■ EXERCISE AIM
The word "moved" marks the lines to find; copy every such line from the data below.

(Before-and-after object lists)
· · · · · · ·
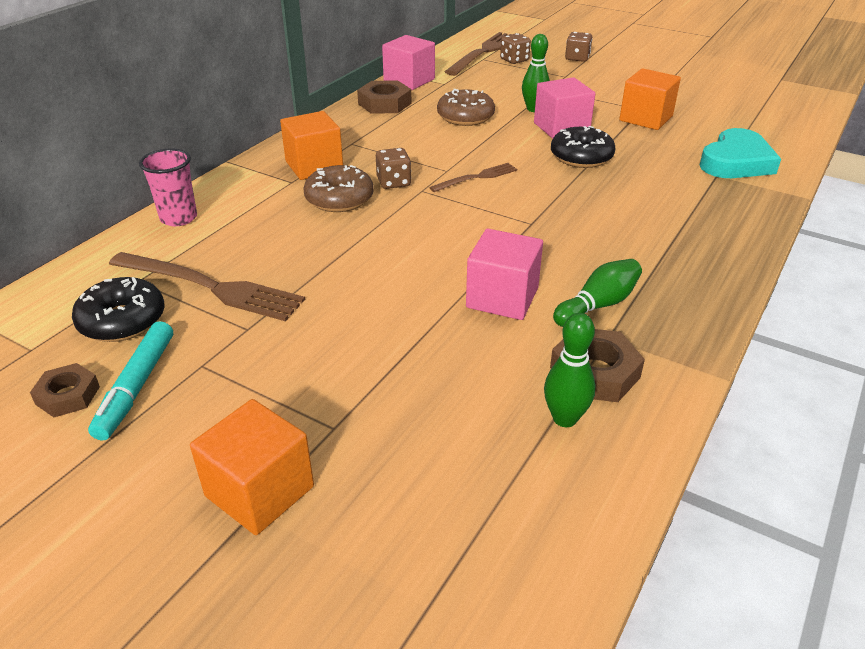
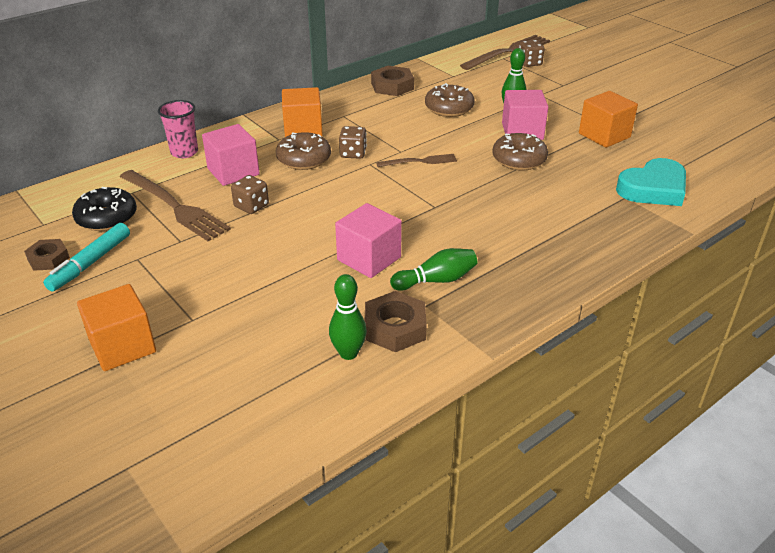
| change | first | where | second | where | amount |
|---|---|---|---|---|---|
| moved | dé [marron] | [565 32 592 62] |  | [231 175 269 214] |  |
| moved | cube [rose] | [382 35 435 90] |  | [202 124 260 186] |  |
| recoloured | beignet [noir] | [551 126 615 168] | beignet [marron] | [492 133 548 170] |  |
· · · · · · ·
■ RESULT
| moved | dé [marron] | [565 32 592 62] |  | [231 175 269 214] |  |
| moved | cube [rose] | [382 35 435 90] |  | [202 124 260 186] |  |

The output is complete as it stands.